Your task = Search the entries below for the string "button" and copy the lines that hold it.

Excerpted data =
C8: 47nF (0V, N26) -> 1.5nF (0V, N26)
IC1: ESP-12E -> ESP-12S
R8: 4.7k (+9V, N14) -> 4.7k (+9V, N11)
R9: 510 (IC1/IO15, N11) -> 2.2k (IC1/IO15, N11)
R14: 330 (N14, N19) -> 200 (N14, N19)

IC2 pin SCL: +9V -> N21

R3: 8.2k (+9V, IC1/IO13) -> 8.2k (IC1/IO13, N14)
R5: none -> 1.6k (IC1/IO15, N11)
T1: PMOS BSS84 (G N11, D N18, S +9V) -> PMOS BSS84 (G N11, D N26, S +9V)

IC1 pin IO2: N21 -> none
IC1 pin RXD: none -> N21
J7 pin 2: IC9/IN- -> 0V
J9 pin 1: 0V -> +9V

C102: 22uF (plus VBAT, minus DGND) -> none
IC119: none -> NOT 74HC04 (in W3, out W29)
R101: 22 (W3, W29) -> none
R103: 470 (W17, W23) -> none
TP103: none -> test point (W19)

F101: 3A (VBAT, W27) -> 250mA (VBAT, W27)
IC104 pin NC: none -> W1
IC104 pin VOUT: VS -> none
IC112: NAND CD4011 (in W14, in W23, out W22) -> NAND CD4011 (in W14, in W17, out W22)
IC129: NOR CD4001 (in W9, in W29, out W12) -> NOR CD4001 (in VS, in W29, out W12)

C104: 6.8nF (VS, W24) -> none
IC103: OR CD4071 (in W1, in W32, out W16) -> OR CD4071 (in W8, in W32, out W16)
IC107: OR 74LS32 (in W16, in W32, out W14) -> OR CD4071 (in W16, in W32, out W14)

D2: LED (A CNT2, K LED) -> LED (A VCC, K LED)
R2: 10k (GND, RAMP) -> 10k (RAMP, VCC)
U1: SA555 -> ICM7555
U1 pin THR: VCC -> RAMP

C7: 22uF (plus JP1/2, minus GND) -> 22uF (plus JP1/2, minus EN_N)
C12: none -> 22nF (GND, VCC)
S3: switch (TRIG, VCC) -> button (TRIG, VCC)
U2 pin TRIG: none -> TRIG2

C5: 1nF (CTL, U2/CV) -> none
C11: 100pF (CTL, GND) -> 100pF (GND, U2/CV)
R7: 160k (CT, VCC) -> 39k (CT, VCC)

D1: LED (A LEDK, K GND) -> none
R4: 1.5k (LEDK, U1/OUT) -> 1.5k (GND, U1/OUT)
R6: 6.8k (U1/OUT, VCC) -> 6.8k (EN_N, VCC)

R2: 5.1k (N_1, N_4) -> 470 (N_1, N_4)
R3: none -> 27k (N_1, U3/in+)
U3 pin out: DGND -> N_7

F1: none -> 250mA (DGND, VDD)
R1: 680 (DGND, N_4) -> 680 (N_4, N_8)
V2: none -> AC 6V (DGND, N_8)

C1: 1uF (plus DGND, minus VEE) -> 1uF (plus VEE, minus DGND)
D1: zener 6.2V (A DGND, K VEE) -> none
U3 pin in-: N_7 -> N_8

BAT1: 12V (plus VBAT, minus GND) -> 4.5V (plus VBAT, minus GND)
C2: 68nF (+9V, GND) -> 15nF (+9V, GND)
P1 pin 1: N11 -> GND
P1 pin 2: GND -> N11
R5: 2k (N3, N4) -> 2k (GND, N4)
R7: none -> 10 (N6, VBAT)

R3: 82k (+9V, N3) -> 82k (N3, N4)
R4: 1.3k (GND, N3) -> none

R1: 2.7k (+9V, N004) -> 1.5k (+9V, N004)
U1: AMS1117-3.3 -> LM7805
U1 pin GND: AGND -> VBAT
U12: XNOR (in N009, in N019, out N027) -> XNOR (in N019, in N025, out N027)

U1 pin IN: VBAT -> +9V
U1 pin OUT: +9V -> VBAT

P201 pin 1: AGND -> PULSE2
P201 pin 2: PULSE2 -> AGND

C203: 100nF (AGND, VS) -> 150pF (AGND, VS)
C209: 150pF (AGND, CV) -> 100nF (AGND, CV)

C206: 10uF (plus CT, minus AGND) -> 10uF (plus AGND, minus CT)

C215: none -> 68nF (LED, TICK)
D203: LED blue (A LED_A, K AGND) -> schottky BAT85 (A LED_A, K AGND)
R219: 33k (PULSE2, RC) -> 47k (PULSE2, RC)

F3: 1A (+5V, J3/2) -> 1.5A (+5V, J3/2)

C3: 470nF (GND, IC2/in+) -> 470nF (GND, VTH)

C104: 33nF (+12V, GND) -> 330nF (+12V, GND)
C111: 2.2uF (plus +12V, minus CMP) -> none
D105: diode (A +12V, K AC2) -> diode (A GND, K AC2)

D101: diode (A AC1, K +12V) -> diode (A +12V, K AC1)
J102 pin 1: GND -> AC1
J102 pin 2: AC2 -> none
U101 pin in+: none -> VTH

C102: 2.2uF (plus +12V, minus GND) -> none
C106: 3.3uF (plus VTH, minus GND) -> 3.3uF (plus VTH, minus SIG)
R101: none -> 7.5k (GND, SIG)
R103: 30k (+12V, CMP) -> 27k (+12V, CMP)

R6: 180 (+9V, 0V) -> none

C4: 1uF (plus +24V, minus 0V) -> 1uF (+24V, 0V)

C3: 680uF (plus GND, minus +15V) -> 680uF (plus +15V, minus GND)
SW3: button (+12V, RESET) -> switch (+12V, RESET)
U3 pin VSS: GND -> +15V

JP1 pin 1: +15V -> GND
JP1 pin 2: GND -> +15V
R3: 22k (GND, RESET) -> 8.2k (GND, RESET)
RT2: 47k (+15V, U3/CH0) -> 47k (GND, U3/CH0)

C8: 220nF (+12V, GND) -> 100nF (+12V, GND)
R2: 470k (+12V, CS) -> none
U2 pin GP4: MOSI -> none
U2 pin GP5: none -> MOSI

Written response =
S3: switch (TRIG, VCC) -> button (TRIG, VCC)
SW3: button (+12V, RESET) -> switch (+12V, RESET)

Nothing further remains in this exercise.